- [Material provided]
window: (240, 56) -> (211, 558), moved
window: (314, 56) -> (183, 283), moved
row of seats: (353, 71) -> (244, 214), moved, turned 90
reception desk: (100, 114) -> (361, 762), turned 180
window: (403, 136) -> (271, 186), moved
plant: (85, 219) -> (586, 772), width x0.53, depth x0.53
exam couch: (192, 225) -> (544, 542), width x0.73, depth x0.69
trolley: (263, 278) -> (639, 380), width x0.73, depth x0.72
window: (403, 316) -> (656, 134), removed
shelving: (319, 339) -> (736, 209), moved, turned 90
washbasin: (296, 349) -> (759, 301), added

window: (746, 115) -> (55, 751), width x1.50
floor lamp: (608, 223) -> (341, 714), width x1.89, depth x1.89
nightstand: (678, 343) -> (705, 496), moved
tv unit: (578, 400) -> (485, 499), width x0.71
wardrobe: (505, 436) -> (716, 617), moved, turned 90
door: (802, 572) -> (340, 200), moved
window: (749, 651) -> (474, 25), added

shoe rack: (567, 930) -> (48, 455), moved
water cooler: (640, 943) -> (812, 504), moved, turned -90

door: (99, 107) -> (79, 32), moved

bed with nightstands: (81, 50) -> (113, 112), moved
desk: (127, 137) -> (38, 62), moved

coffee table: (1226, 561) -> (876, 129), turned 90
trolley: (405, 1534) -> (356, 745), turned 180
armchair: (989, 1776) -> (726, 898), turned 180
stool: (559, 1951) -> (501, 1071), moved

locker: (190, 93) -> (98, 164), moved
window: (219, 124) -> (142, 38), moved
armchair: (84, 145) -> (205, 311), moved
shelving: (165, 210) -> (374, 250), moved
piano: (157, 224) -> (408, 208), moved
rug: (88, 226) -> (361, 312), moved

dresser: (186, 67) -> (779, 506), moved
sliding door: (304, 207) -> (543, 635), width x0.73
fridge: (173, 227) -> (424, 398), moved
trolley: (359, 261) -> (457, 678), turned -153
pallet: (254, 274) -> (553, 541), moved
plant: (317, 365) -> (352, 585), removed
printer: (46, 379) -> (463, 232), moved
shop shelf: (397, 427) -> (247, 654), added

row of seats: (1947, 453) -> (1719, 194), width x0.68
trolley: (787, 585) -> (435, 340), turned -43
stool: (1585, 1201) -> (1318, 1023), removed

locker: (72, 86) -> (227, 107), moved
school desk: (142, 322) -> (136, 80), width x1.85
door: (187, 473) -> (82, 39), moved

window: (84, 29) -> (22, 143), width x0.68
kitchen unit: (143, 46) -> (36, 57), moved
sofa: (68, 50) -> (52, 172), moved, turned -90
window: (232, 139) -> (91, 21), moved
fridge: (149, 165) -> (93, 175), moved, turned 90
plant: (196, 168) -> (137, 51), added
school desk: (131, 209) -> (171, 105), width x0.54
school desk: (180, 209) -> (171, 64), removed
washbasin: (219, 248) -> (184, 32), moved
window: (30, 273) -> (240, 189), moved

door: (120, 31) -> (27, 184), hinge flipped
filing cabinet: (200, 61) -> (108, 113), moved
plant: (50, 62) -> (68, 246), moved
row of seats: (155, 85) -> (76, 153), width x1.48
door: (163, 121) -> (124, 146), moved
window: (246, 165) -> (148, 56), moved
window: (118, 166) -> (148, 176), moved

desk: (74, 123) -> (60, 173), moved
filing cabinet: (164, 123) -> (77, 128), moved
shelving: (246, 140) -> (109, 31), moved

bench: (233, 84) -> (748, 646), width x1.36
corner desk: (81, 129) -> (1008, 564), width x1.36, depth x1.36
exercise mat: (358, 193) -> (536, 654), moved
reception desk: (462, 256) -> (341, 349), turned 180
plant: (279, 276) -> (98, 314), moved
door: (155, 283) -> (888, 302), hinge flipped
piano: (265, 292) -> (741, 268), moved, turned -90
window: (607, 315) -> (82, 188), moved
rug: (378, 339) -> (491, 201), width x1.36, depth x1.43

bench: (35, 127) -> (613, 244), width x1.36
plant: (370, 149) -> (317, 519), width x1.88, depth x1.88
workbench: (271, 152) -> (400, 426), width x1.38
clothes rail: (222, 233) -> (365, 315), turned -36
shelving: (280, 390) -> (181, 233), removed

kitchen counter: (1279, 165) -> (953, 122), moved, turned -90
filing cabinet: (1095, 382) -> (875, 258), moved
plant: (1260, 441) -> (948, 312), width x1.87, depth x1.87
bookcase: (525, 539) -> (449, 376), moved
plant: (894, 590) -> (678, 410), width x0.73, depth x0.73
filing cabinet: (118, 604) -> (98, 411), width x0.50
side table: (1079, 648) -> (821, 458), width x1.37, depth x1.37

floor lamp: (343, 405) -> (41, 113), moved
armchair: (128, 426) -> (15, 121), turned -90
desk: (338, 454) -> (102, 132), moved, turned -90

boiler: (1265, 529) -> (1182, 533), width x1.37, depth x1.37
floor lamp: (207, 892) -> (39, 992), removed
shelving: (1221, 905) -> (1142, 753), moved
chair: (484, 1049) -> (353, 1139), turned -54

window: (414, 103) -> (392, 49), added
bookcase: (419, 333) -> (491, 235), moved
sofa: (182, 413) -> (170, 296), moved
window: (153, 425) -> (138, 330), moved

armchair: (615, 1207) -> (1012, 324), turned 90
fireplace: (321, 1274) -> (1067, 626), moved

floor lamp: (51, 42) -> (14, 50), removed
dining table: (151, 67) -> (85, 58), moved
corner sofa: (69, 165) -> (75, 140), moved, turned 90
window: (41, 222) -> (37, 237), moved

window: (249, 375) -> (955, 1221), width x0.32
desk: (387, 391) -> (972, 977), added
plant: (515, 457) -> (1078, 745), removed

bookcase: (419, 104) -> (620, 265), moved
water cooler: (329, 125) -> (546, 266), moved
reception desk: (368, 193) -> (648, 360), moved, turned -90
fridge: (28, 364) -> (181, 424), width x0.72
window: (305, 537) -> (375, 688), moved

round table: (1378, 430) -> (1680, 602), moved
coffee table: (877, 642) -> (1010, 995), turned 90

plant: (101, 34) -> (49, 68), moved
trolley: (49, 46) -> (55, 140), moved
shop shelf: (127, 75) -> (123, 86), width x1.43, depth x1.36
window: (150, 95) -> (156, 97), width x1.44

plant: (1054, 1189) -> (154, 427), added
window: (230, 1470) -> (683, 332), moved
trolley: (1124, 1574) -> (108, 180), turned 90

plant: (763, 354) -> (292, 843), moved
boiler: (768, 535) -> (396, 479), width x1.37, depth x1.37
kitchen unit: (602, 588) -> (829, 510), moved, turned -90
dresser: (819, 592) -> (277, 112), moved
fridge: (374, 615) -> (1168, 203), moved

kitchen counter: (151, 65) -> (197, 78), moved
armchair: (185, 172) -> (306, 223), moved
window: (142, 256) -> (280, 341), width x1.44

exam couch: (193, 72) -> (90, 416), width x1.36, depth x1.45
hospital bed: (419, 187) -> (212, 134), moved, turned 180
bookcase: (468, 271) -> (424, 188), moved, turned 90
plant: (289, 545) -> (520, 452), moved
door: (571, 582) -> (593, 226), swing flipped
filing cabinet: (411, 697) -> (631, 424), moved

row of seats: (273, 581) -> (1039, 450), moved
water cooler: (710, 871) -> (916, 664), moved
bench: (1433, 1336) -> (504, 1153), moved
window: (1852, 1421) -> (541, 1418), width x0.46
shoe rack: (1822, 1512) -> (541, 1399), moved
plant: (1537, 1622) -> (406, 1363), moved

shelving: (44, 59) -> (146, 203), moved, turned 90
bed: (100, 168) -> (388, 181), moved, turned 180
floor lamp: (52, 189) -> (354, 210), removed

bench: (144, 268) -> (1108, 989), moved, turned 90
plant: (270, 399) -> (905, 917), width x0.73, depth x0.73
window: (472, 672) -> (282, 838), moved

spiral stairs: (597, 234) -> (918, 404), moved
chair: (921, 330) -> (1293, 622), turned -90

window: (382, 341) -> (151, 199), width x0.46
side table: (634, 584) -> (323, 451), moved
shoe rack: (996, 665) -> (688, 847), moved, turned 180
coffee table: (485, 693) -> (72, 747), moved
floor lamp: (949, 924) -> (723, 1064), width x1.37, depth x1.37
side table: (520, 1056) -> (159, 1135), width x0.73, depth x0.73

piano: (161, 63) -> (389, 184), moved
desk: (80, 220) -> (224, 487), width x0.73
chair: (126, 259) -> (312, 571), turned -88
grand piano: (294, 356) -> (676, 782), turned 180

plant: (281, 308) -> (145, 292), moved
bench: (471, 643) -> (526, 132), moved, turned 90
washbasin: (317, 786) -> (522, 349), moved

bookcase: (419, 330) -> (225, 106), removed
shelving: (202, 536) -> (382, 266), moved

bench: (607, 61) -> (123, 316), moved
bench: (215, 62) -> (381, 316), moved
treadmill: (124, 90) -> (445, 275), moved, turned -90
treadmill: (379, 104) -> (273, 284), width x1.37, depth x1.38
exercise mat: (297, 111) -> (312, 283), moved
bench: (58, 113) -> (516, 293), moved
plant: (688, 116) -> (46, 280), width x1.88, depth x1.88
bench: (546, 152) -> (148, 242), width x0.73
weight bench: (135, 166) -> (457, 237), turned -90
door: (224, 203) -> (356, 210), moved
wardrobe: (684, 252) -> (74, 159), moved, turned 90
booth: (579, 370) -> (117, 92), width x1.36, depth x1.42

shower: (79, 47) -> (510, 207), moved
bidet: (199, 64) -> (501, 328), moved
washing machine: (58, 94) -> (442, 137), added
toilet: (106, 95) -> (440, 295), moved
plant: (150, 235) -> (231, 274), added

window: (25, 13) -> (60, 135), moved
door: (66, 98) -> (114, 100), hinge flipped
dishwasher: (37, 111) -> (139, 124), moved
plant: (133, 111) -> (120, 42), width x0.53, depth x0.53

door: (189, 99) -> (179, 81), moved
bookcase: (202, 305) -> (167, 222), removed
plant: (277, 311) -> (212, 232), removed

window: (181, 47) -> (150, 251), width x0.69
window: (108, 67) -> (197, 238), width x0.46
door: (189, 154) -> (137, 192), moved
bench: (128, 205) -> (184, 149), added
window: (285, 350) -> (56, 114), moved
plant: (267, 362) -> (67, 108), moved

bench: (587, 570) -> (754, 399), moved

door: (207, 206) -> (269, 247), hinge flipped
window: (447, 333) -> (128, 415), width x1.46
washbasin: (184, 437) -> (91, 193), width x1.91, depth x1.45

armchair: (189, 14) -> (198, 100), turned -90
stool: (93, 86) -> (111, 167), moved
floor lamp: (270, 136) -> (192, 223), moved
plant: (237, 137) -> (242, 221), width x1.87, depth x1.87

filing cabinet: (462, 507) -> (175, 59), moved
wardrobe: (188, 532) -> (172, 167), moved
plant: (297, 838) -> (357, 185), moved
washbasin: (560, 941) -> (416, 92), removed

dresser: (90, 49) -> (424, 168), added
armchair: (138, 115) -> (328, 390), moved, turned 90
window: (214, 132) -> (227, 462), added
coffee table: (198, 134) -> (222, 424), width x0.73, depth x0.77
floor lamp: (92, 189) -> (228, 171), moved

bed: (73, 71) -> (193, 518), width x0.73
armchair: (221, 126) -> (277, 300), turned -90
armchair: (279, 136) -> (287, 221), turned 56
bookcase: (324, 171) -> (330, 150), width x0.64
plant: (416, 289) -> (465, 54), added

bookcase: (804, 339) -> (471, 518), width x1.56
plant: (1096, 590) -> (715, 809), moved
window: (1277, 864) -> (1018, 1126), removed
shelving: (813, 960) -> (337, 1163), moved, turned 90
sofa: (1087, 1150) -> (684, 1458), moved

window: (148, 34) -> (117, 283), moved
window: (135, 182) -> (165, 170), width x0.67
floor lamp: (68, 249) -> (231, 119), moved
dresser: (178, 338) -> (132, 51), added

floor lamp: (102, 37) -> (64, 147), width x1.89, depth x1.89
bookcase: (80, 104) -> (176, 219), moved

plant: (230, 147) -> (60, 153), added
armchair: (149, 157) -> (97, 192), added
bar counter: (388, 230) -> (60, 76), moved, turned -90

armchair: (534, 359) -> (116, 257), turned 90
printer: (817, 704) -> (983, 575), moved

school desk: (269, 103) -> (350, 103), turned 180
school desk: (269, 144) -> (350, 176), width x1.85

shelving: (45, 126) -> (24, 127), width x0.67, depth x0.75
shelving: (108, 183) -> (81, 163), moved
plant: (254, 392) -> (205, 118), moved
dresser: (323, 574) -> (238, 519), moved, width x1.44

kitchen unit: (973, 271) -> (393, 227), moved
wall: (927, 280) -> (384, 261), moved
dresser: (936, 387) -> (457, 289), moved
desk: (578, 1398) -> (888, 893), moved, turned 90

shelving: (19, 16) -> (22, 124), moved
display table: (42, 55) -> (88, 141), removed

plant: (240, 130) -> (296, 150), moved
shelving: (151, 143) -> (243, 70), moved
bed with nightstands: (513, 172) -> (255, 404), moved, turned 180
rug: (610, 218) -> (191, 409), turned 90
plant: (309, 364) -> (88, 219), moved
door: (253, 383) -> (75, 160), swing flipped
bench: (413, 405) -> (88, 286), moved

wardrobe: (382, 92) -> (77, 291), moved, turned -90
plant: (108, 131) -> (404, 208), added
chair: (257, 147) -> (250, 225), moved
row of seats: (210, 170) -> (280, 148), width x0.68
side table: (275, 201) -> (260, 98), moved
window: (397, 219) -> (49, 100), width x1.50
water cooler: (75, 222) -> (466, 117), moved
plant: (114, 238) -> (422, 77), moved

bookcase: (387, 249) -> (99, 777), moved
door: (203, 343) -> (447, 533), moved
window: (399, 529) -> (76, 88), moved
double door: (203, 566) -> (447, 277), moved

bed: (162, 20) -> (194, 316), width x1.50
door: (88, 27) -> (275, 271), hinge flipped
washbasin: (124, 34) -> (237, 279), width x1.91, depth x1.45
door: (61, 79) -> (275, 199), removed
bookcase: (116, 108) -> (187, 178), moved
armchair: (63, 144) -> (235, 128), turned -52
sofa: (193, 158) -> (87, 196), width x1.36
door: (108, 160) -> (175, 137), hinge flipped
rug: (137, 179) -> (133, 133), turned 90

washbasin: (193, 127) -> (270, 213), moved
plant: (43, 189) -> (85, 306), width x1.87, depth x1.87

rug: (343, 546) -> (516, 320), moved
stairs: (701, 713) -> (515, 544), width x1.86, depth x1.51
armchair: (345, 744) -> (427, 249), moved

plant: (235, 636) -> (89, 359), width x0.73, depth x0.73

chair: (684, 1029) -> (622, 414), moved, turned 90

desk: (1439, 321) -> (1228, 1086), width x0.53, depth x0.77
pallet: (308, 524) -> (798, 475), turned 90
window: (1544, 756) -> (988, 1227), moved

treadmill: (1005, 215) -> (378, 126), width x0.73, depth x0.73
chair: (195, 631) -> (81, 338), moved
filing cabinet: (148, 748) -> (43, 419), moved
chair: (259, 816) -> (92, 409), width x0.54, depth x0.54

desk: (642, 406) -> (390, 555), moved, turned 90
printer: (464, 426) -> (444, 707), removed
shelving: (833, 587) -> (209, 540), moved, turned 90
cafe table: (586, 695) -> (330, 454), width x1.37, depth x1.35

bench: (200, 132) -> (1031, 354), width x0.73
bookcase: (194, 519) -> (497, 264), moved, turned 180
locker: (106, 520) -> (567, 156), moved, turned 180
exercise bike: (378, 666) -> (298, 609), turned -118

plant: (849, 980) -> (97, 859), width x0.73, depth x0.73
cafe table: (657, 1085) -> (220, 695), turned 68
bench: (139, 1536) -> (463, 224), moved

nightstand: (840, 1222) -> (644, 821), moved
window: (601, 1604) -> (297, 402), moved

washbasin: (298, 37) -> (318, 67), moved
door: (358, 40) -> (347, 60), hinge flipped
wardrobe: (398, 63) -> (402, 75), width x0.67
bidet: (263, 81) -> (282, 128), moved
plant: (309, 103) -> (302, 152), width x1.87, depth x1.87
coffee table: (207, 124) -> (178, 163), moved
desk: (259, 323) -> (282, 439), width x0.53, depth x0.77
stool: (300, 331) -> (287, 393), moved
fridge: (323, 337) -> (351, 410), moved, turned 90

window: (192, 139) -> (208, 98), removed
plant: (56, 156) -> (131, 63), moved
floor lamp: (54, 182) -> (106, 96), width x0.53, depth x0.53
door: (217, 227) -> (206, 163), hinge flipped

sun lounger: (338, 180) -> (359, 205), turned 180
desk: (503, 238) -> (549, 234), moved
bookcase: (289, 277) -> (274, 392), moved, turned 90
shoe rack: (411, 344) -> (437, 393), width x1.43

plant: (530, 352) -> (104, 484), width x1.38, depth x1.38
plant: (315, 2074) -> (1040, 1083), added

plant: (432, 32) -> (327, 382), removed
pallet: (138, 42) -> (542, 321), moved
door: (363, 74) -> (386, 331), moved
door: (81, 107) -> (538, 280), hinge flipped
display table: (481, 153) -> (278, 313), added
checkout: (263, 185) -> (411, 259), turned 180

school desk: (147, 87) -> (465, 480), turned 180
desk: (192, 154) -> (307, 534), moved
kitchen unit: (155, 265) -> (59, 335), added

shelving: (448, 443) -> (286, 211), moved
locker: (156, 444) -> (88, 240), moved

- [What the task asks]
In the listing above, find the line holding "window: (382, 341) -> (151, 199), width x0.46" and the line holding "plant: (133, 111)", then output those two lines and every line between them exactly.

- [Your response]
window: (382, 341) -> (151, 199), width x0.46
side table: (634, 584) -> (323, 451), moved
shoe rack: (996, 665) -> (688, 847), moved, turned 180
coffee table: (485, 693) -> (72, 747), moved
floor lamp: (949, 924) -> (723, 1064), width x1.37, depth x1.37
side table: (520, 1056) -> (159, 1135), width x0.73, depth x0.73

piano: (161, 63) -> (389, 184), moved
desk: (80, 220) -> (224, 487), width x0.73
chair: (126, 259) -> (312, 571), turned -88
grand piano: (294, 356) -> (676, 782), turned 180

plant: (281, 308) -> (145, 292), moved
bench: (471, 643) -> (526, 132), moved, turned 90
washbasin: (317, 786) -> (522, 349), moved

bookcase: (419, 330) -> (225, 106), removed
shelving: (202, 536) -> (382, 266), moved

bench: (607, 61) -> (123, 316), moved
bench: (215, 62) -> (381, 316), moved
treadmill: (124, 90) -> (445, 275), moved, turned -90
treadmill: (379, 104) -> (273, 284), width x1.37, depth x1.38
exercise mat: (297, 111) -> (312, 283), moved
bench: (58, 113) -> (516, 293), moved
plant: (688, 116) -> (46, 280), width x1.88, depth x1.88
bench: (546, 152) -> (148, 242), width x0.73
weight bench: (135, 166) -> (457, 237), turned -90
door: (224, 203) -> (356, 210), moved
wardrobe: (684, 252) -> (74, 159), moved, turned 90
booth: (579, 370) -> (117, 92), width x1.36, depth x1.42

shower: (79, 47) -> (510, 207), moved
bidet: (199, 64) -> (501, 328), moved
washing machine: (58, 94) -> (442, 137), added
toilet: (106, 95) -> (440, 295), moved
plant: (150, 235) -> (231, 274), added

window: (25, 13) -> (60, 135), moved
door: (66, 98) -> (114, 100), hinge flipped
dishwasher: (37, 111) -> (139, 124), moved
plant: (133, 111) -> (120, 42), width x0.53, depth x0.53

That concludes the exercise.